Word for word, give the data again without its pictures.

#### DATA PROVIDED ####

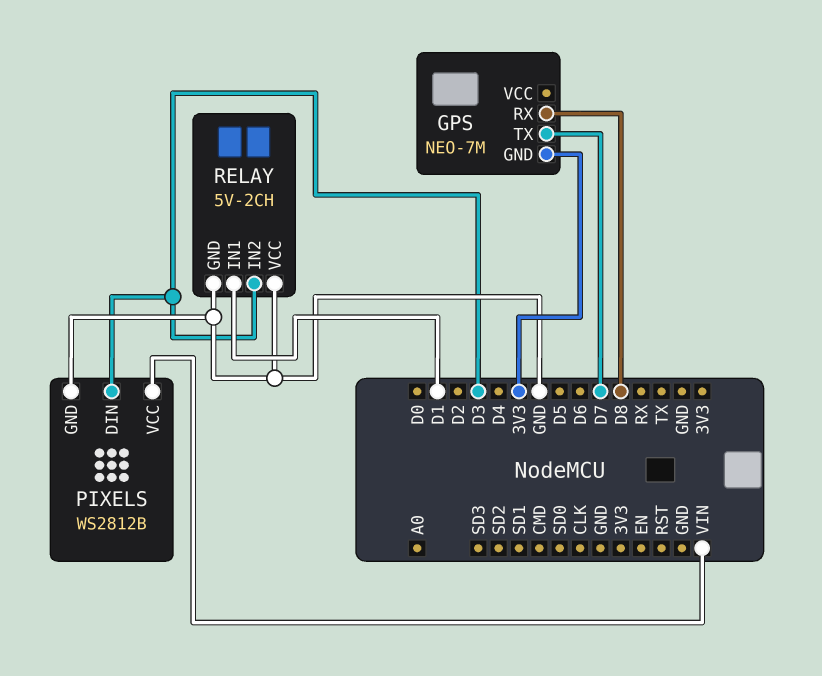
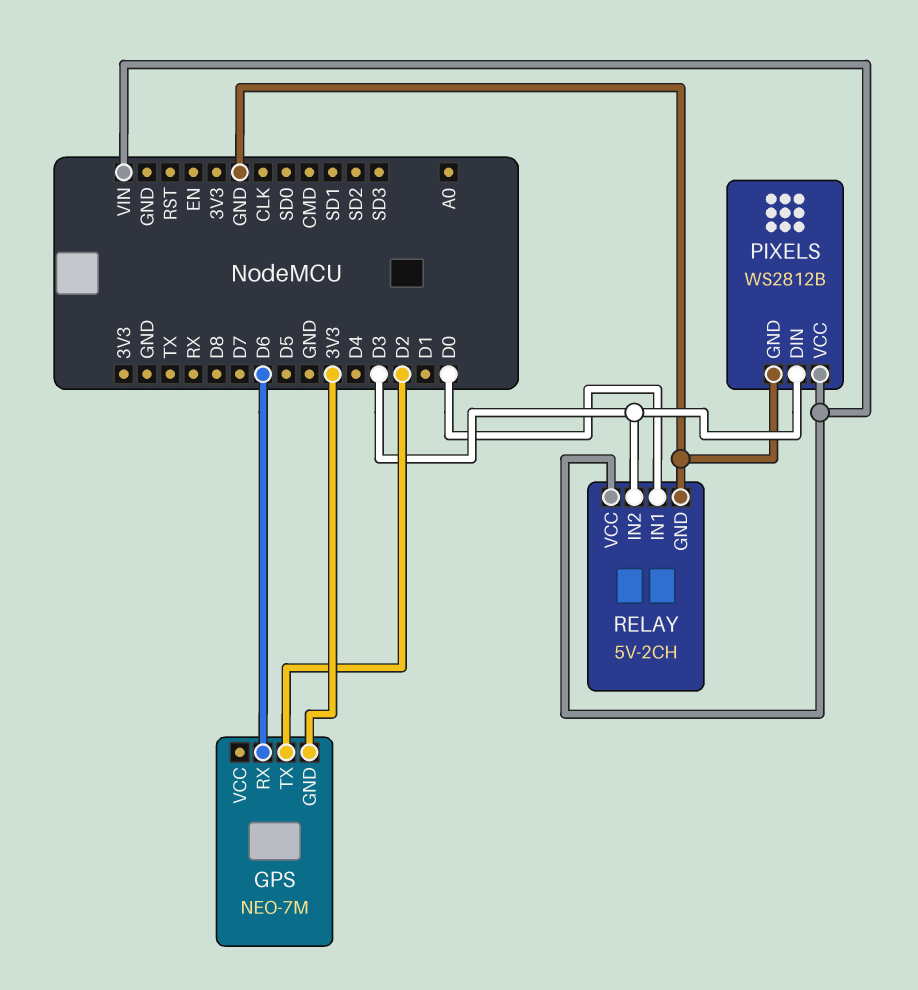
GPS pin RX: D8 -> D6
GPS pin TX: D7 -> D2
RELAY pin IN1: D1 -> D0
RELAY pin VCC: GND -> VIN

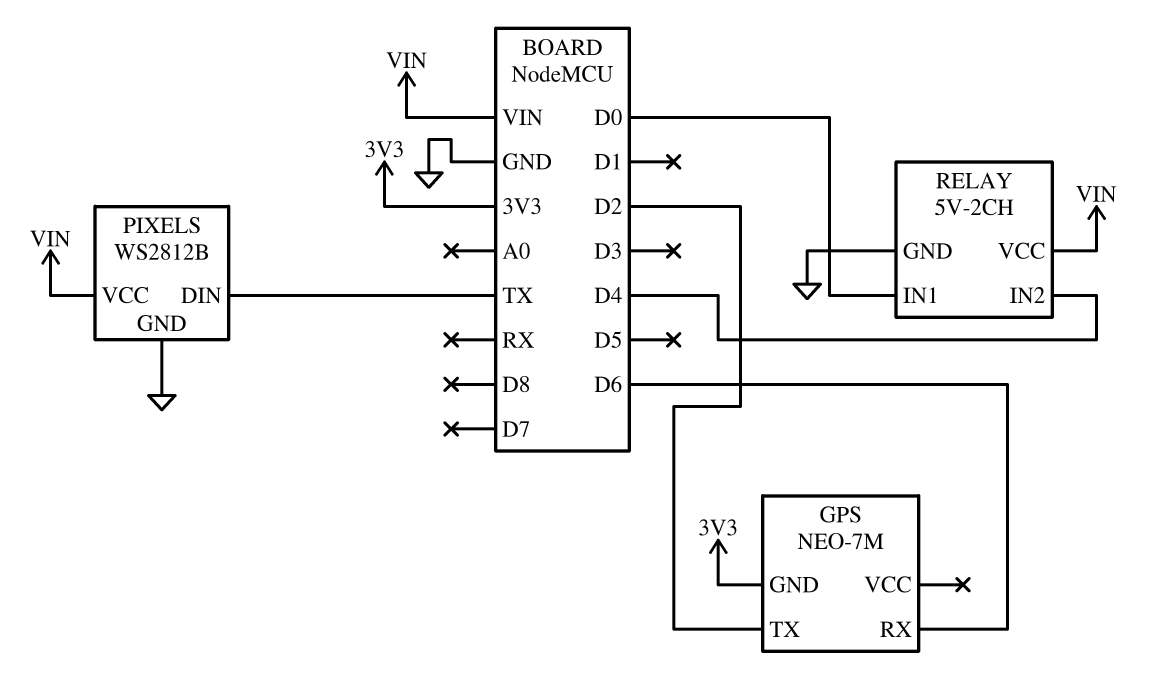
PIXELS pin DIN: D3 -> TX
RELAY pin IN2: D3 -> D4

####

RESPONSE →
GPS pin RX: D8 -> D6
GPS pin TX: D7 -> D2
RELAY pin IN1: D1 -> D0
RELAY pin VCC: GND -> VIN

PIXELS pin DIN: D3 -> TX
RELAY pin IN2: D3 -> D4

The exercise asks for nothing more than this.